For this exercise, copy exactly the lines below from the one with "green brick B3:C5" through the one with "brown slope G5:G6" and leave out the pictures.
══ GIVEN RECORDS
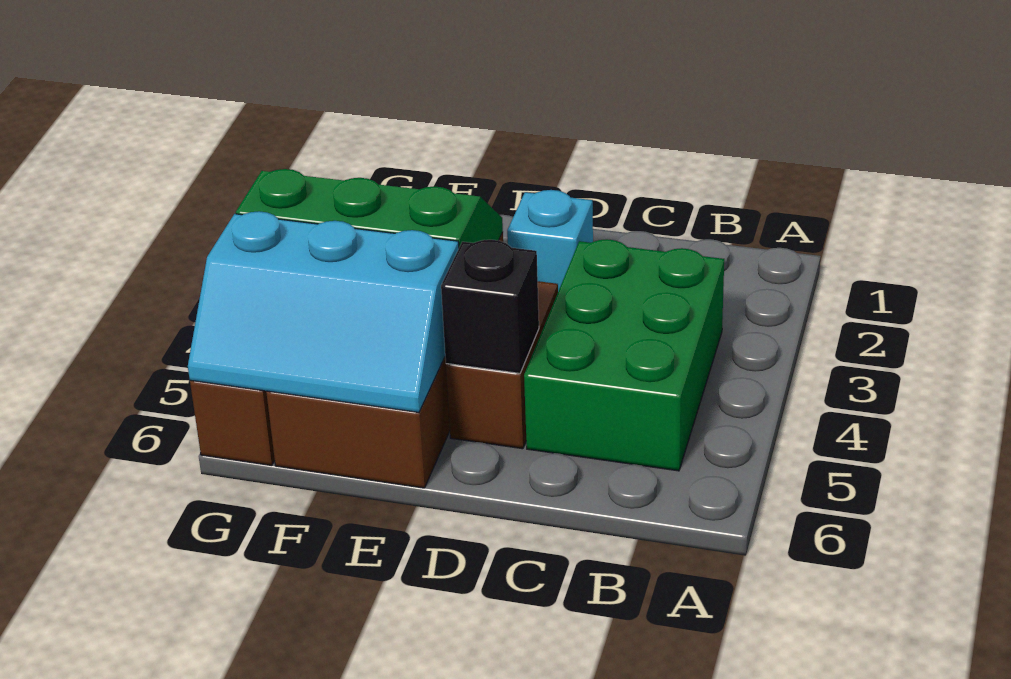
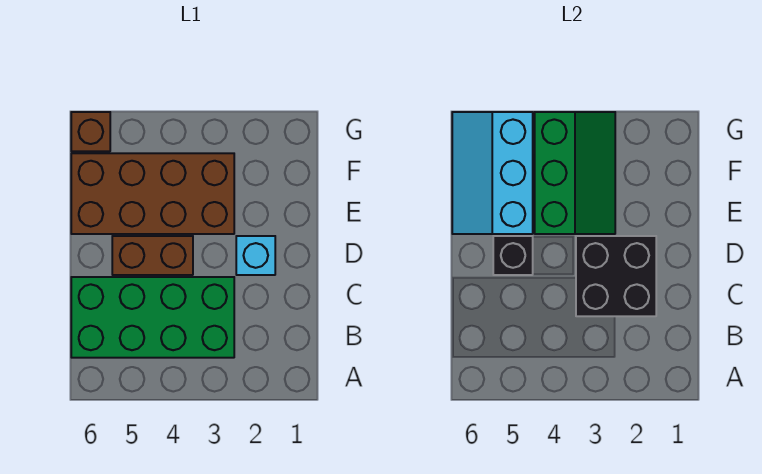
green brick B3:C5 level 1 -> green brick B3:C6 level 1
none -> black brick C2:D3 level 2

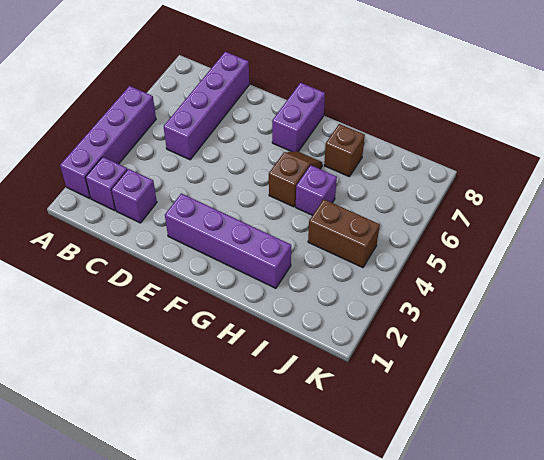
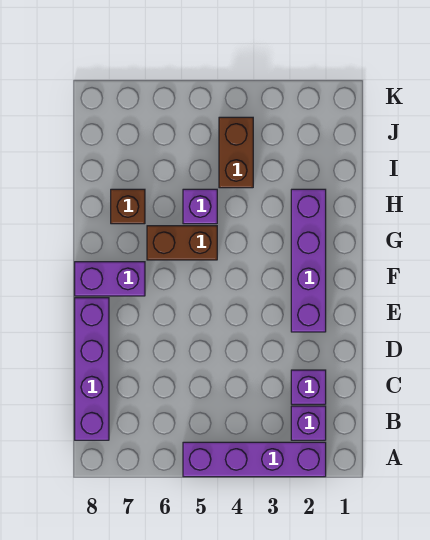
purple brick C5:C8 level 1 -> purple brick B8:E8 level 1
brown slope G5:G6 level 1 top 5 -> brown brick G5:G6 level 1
════
══ GIVEN RECORDS
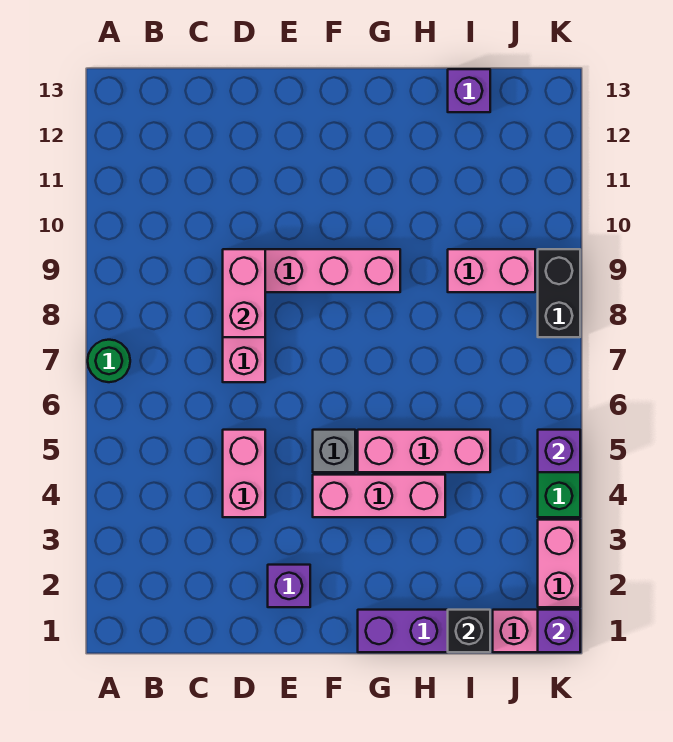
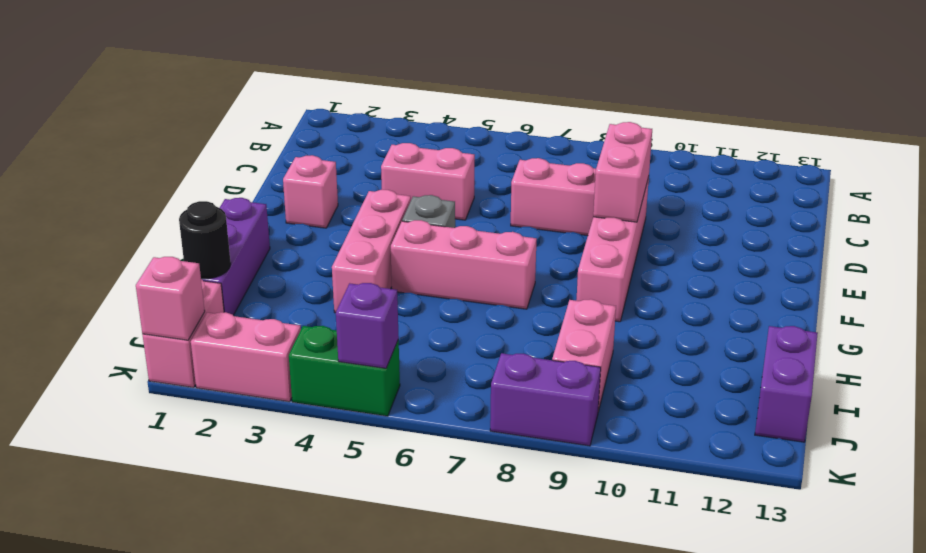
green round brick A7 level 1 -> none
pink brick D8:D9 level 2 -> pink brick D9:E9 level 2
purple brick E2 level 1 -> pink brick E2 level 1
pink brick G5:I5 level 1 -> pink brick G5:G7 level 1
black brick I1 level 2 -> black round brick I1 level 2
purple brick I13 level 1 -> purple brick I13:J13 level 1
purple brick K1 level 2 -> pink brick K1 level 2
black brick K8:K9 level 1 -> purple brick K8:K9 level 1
════
▶ RESULT:
green brick B3:C5 level 1 -> green brick B3:C6 level 1
none -> black brick C2:D3 level 2

purple brick C5:C8 level 1 -> purple brick B8:E8 level 1
brown slope G5:G6 level 1 top 5 -> brown brick G5:G6 level 1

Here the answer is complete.